§ **What is asked**
Copy the records below exactly, from the line containing "Where is <item>stroma</item> in this image?" through the last line, and leave out every picture.

§ **Records provided**
........
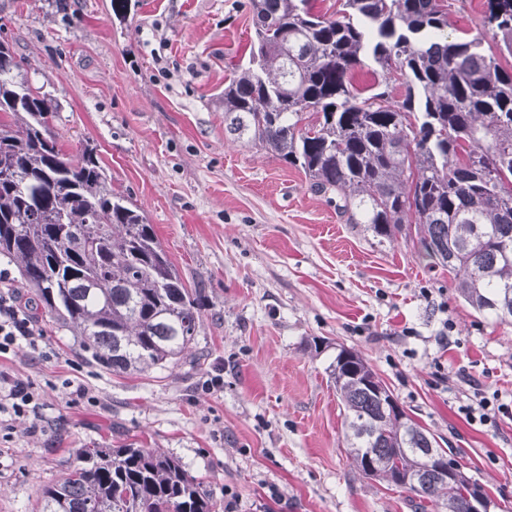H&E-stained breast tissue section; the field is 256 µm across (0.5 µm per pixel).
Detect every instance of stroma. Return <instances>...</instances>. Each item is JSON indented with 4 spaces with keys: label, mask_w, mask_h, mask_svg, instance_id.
<instances>
[{
    "label": "stroma",
    "mask_w": 512,
    "mask_h": 512,
    "mask_svg": "<svg viewBox=\"0 0 512 512\" xmlns=\"http://www.w3.org/2000/svg\"><path fill=\"white\" fill-rule=\"evenodd\" d=\"M253 35L250 0H137L122 21L110 0H0V41L61 103L64 152L96 145L207 300L178 364L133 376L89 362L35 309L44 354L0 359L36 395L27 417L0 413V512H39L43 487L96 442L164 449L213 512L228 497L234 512H411L405 490L362 478L346 452L326 372L342 346L512 512V416L465 413L475 396L512 395V324L465 304L411 238L378 242L300 169L225 140L224 79Z\"/></svg>",
    "instance_id": "obj_1"
}]
</instances>
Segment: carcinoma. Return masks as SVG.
<instances>
[{
    "label": "carcinoma",
    "mask_w": 512,
    "mask_h": 512,
    "mask_svg": "<svg viewBox=\"0 0 512 512\" xmlns=\"http://www.w3.org/2000/svg\"><path fill=\"white\" fill-rule=\"evenodd\" d=\"M251 0L255 40L224 85V133L301 168L336 196L348 224L379 240L415 235L478 313L512 323V0H484L476 31L452 28L445 0ZM384 84L361 97L353 71ZM61 106L0 42V258L35 289L88 360L142 374L195 341L202 289L186 283L153 225L112 190L96 148L77 162L54 131ZM344 407L347 452L364 478L409 493L412 512H473L491 502L406 412L357 352L327 367ZM44 488L40 512H211L202 482L160 448L98 444Z\"/></svg>",
    "instance_id": "cac0c4a2"
}]
</instances>
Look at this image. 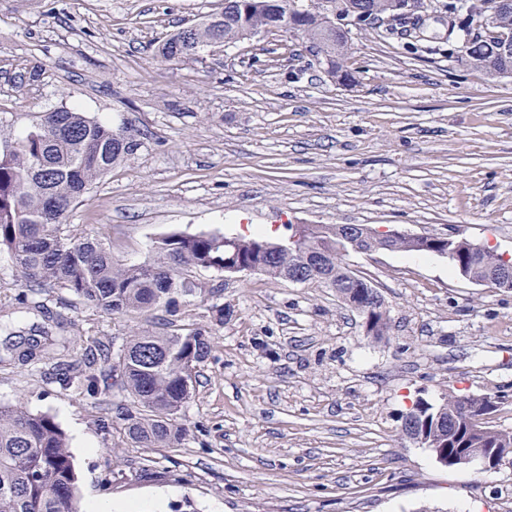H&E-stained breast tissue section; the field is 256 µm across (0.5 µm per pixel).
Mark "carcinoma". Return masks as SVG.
<instances>
[{
	"label": "carcinoma",
	"mask_w": 512,
	"mask_h": 512,
	"mask_svg": "<svg viewBox=\"0 0 512 512\" xmlns=\"http://www.w3.org/2000/svg\"><path fill=\"white\" fill-rule=\"evenodd\" d=\"M425 0H224V9L194 25L189 40L180 30L159 48L168 61L195 58L226 43L248 39L273 29L301 35L309 51L327 65L339 82L351 80L340 60L347 34L330 29L325 15L339 13L356 19L362 29L381 22L385 31H408ZM497 0H472L463 7L448 0V14L458 17L448 40L462 41L466 62L491 77L512 75V54L501 51V35H512V9L496 8ZM497 10L494 24L483 19ZM138 147V141L76 108L45 113L22 136L0 139V248L10 253L15 270L30 288L66 289L87 307L111 315L161 311L167 330H142L114 347L90 338L80 344L81 361L60 364L56 382L77 392L94 407L109 411L104 428H117L136 448H177L188 428L181 412L196 393L199 368L212 352V338L202 327L182 323L187 298L202 296L201 270L224 272V259L263 264L262 273L287 280L297 275L327 288L346 287L344 303L367 307L372 320L367 336L380 339L389 329L384 298L364 281L348 278L344 263L352 224H305L297 239L278 252L265 247L261 236L231 237L200 233H170L155 241L151 253L135 265L112 258L99 239L78 237L67 224L69 213L95 180L112 170ZM388 251L430 253L408 235L386 241ZM451 250L457 271L477 284L492 285L505 271L499 252L472 253L466 242L437 240ZM76 340L38 329L16 358L28 362L51 346L68 349ZM440 425L428 423L427 434L450 448H512V432L487 425L481 417L461 421L458 395L419 410ZM0 512H80L78 475L65 432L46 415L21 405L0 404Z\"/></svg>",
	"instance_id": "cac0c4a2"
}]
</instances>
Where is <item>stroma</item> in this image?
Segmentation results:
<instances>
[{
  "label": "stroma",
  "mask_w": 512,
  "mask_h": 512,
  "mask_svg": "<svg viewBox=\"0 0 512 512\" xmlns=\"http://www.w3.org/2000/svg\"><path fill=\"white\" fill-rule=\"evenodd\" d=\"M222 0H0V138L61 107L133 134L138 149L69 215L120 263L177 231L227 236L292 224H369L448 235L512 256V75L467 65L433 10L416 35L352 30L350 84L282 30L197 59L159 45ZM385 299L373 341L335 291L262 274L201 272L191 321L213 339L184 409L181 448H134L100 409L60 388L51 355L0 363V403L70 438L82 503L164 512H512V468L448 469L402 432L415 401L493 393L512 431V290L459 278L446 259L350 254ZM229 309L215 324L213 305ZM64 322L125 343L142 319L33 290L0 250V346ZM168 497V492L159 491L151 500L150 508L154 510H143V507L138 503H112L95 501L89 507V512H162L164 502Z\"/></svg>",
  "instance_id": "obj_1"
}]
</instances>
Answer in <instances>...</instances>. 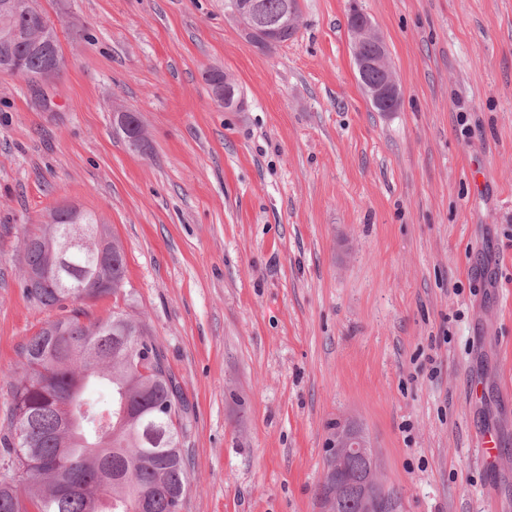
........
§ **Result of this task**
Where is <item>stroma</item> in this image?
Segmentation results:
<instances>
[{
  "label": "stroma",
  "mask_w": 512,
  "mask_h": 512,
  "mask_svg": "<svg viewBox=\"0 0 512 512\" xmlns=\"http://www.w3.org/2000/svg\"><path fill=\"white\" fill-rule=\"evenodd\" d=\"M222 0H0V138L61 107L133 134L138 149L69 215L120 263L177 231L227 236L292 224H369L448 235L512 256V75L467 65L433 10L416 35L352 30L350 84L282 30L197 59L159 45ZM385 299L373 341L335 291L262 274L201 272L191 321L213 339L184 409L181 448H134L100 409L60 388L51 355L0 363V403L70 438L82 503L164 512H512V468L448 469L402 432L415 401L493 393L512 431V290L459 278L446 259L350 254ZM229 309L215 324L213 305ZM64 322L125 343L142 319L33 290L0 250V346ZM168 497V492L159 491L151 500L150 508L154 510H143V507L138 503H112L95 501L89 507V512H162L164 502Z\"/></svg>",
  "instance_id": "obj_1"
}]
</instances>
Answer in <instances>...</instances>. 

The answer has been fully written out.